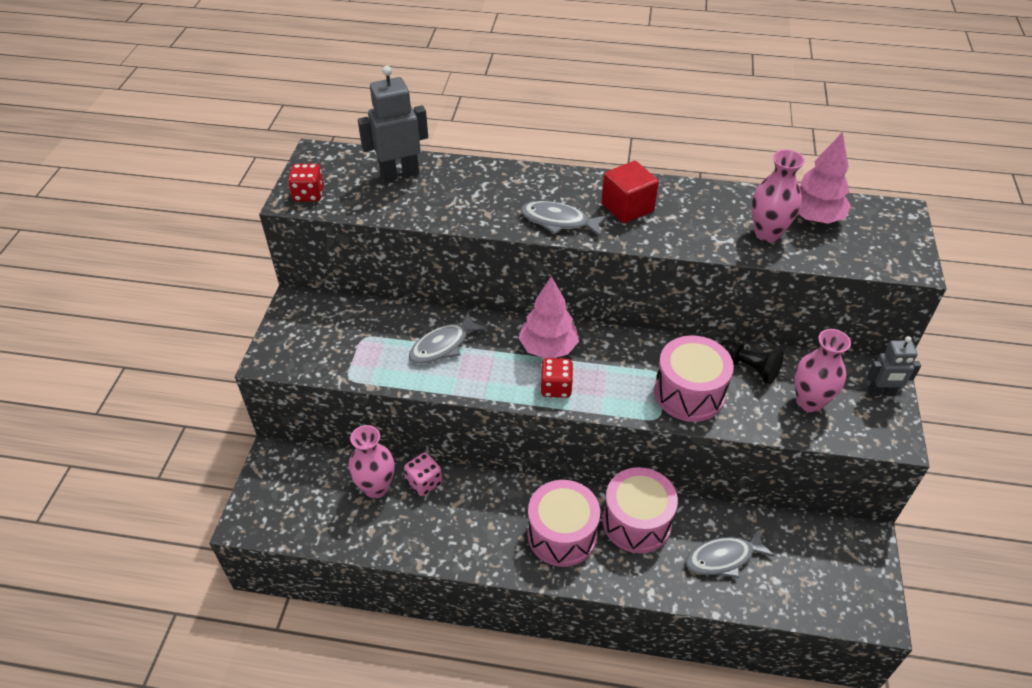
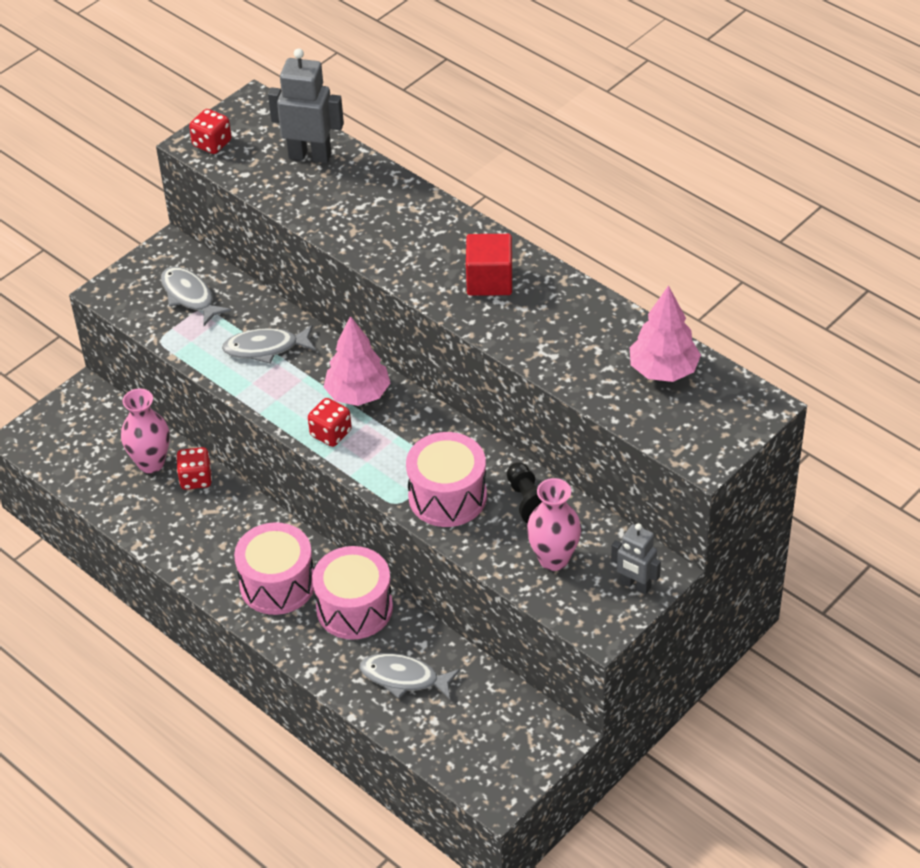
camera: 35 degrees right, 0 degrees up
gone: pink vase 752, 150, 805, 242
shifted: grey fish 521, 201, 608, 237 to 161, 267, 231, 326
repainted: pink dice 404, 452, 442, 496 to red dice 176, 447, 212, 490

TASK TO CARRY OUT:
Word for word and without any pictures, return all of the lines above.

YOUR RESPONSE:
camera: 35 degrees right, 0 degrees up
gone: pink vase 752, 150, 805, 242
shifted: grey fish 521, 201, 608, 237 to 161, 267, 231, 326
repainted: pink dice 404, 452, 442, 496 to red dice 176, 447, 212, 490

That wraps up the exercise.